• [WHAT THIS TASK INVOLVES]: In the entries below, begin at the line with "R4: 330 (EN, LED) -> 330 (CHG, STAT)" and stop after the line with "U4 pin GND: GND -> none"; output those lines exactly and omit the pictures.

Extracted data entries
- Opening Delimiter -

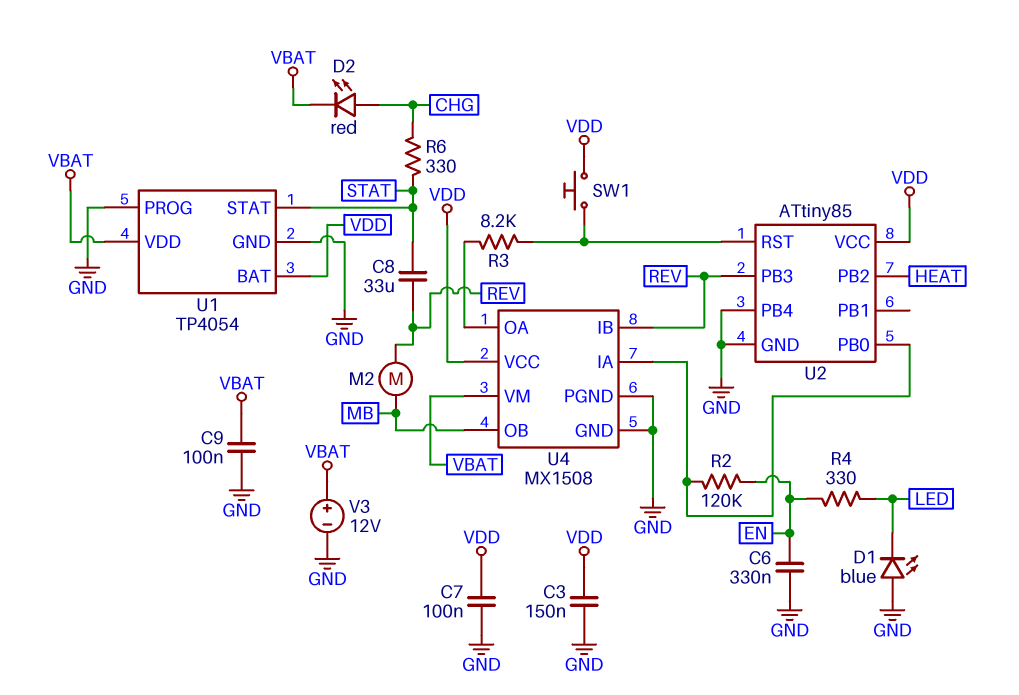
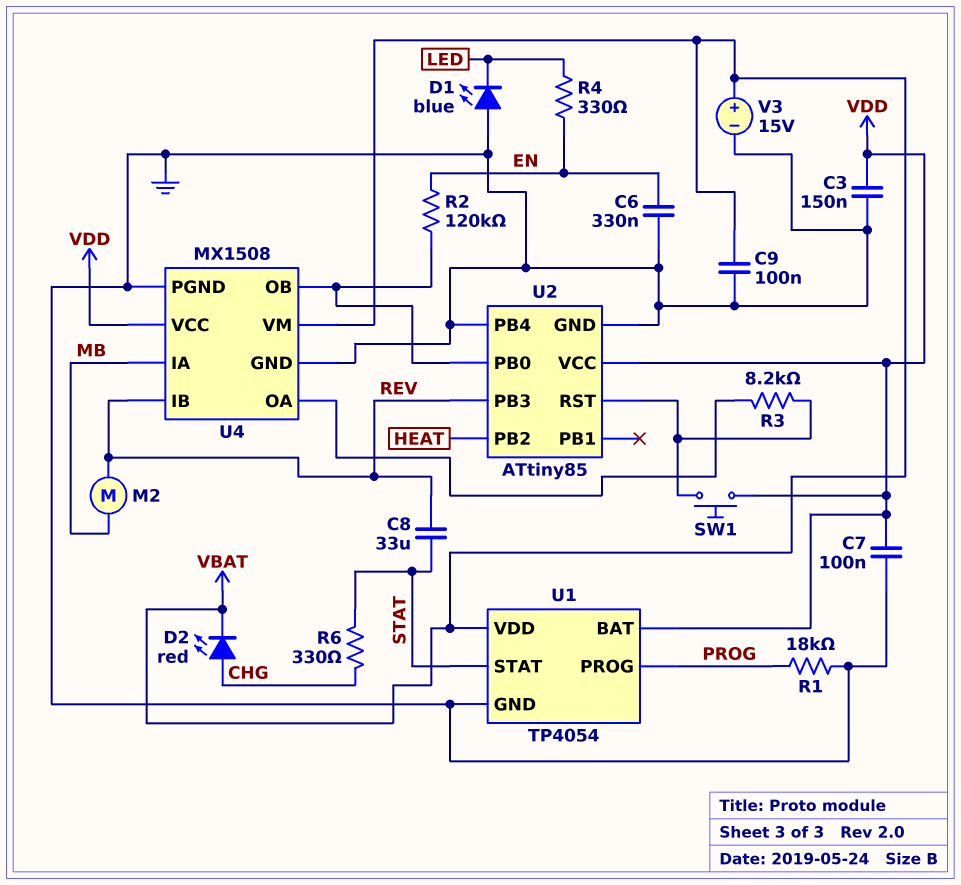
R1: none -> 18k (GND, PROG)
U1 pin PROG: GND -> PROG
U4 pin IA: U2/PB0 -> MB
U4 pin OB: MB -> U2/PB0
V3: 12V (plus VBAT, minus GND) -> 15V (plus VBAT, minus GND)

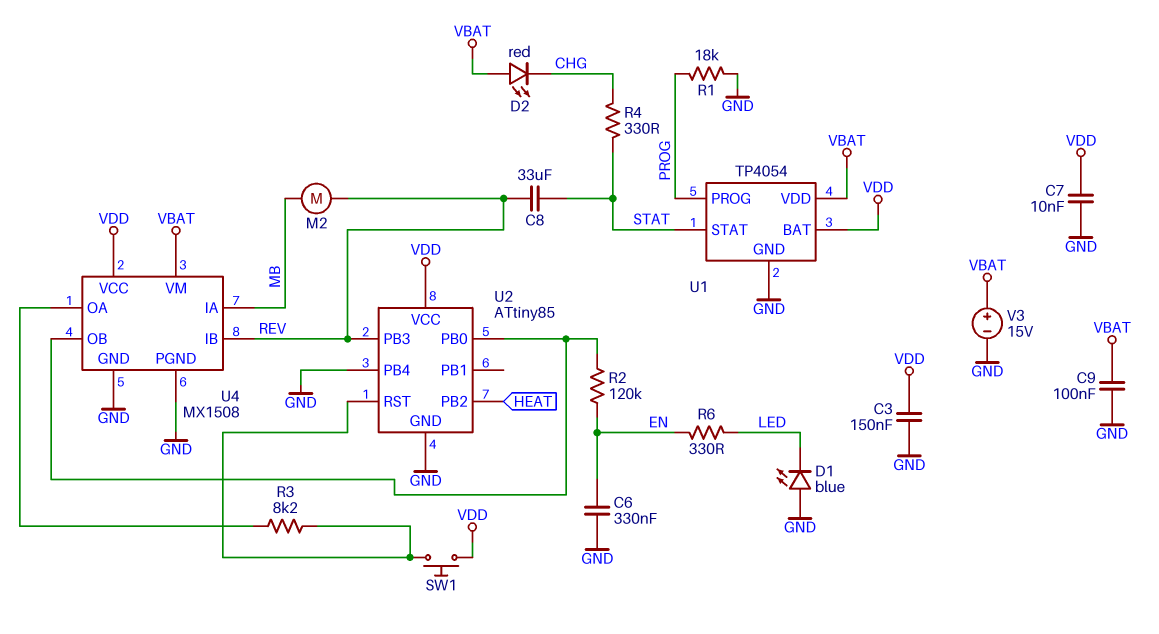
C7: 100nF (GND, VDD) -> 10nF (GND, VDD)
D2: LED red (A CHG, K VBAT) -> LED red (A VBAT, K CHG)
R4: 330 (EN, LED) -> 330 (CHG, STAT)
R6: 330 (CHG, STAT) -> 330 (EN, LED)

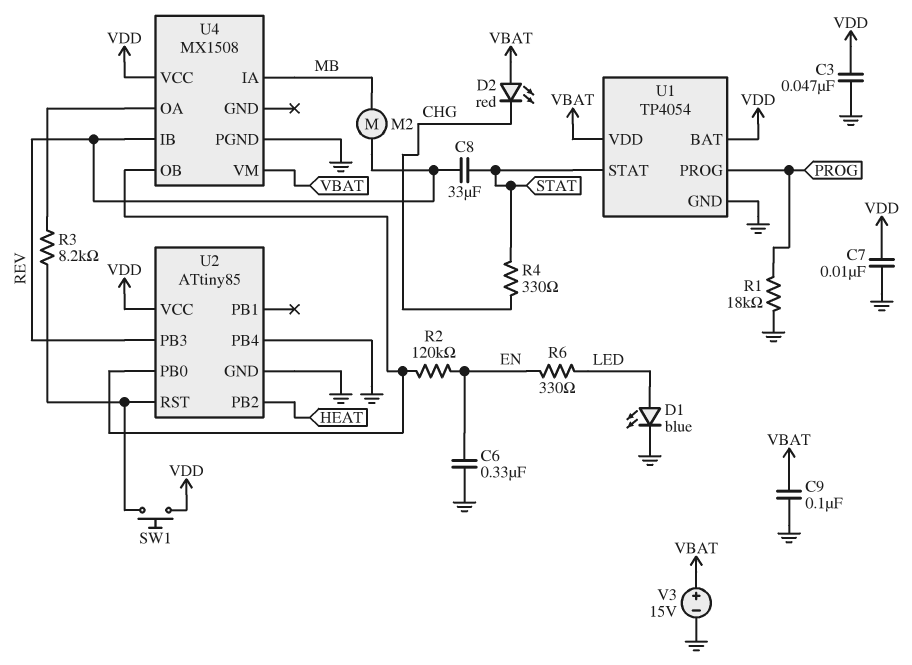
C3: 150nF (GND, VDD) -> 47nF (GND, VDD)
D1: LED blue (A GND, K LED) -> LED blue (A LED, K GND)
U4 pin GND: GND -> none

- Closing Delimiter -
- Opening Delimiter -

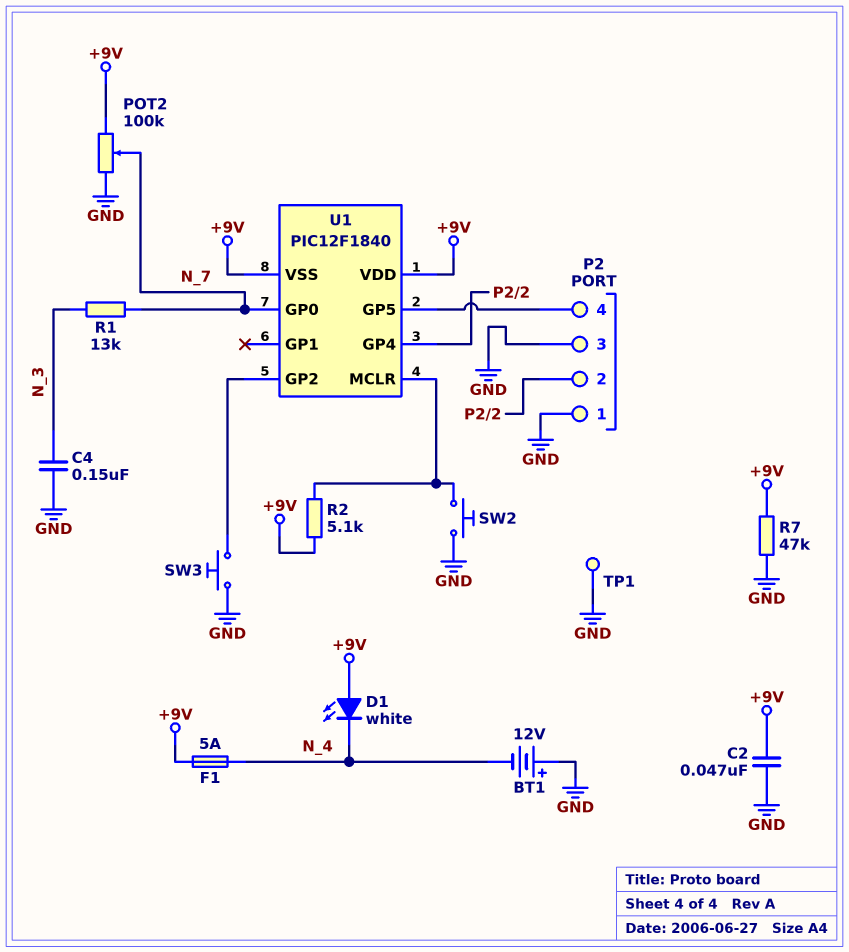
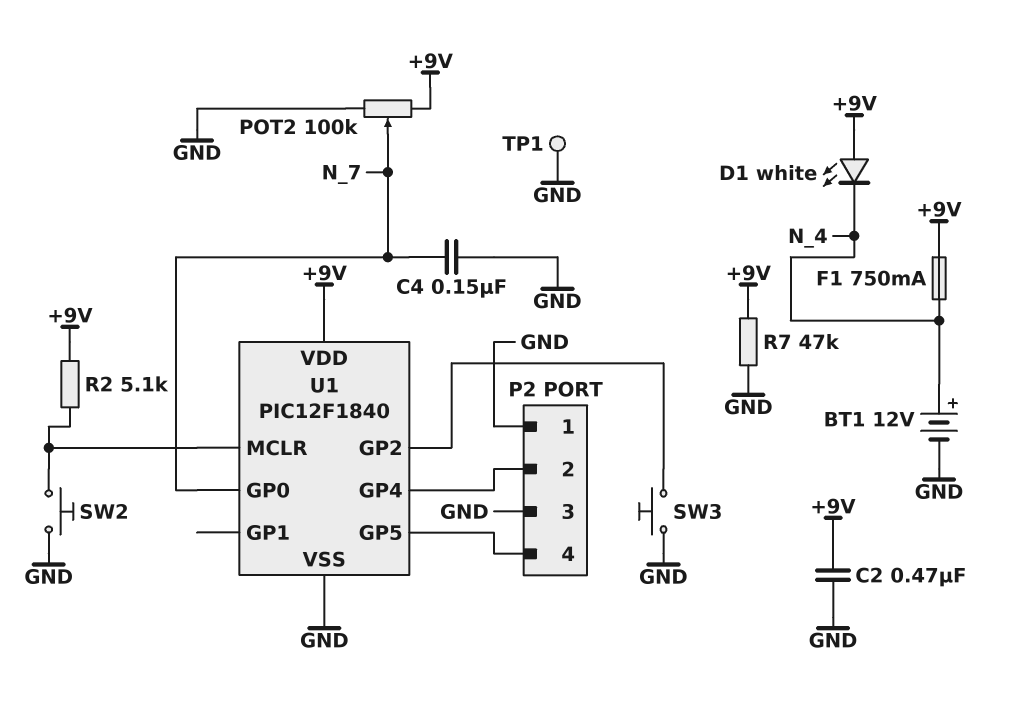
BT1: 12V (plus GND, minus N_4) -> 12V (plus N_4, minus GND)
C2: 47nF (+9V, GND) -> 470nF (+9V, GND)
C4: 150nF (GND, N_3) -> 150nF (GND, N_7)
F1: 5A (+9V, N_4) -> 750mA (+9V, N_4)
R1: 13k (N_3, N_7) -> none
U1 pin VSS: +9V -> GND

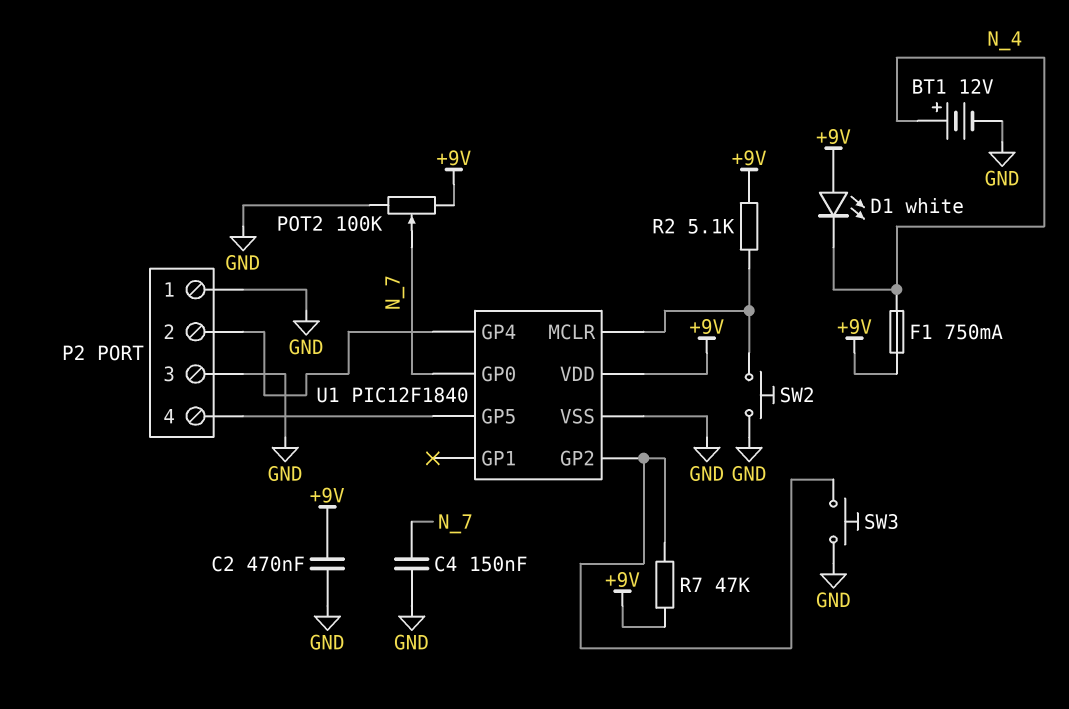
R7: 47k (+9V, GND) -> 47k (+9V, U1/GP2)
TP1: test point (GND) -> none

- Closing Delimiter -

• [YOUR SOLUTION]:
R4: 330 (EN, LED) -> 330 (CHG, STAT)
R6: 330 (CHG, STAT) -> 330 (EN, LED)

C3: 150nF (GND, VDD) -> 47nF (GND, VDD)
D1: LED blue (A GND, K LED) -> LED blue (A LED, K GND)
U4 pin GND: GND -> none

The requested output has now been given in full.